+++ STORED DATA +++

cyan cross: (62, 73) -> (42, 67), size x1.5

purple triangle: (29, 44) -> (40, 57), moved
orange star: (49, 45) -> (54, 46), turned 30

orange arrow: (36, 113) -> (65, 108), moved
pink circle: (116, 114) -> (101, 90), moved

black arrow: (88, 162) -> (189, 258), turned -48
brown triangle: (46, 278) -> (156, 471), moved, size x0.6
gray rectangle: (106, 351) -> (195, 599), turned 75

+++

_EXERCISE DESCRIPTION_
Print out the full listing above, word for word.

_REPLY TO THE TASK_
cyan cross: (62, 73) -> (42, 67), size x1.5

purple triangle: (29, 44) -> (40, 57), moved
orange star: (49, 45) -> (54, 46), turned 30

orange arrow: (36, 113) -> (65, 108), moved
pink circle: (116, 114) -> (101, 90), moved

black arrow: (88, 162) -> (189, 258), turned -48
brown triangle: (46, 278) -> (156, 471), moved, size x0.6
gray rectangle: (106, 351) -> (195, 599), turned 75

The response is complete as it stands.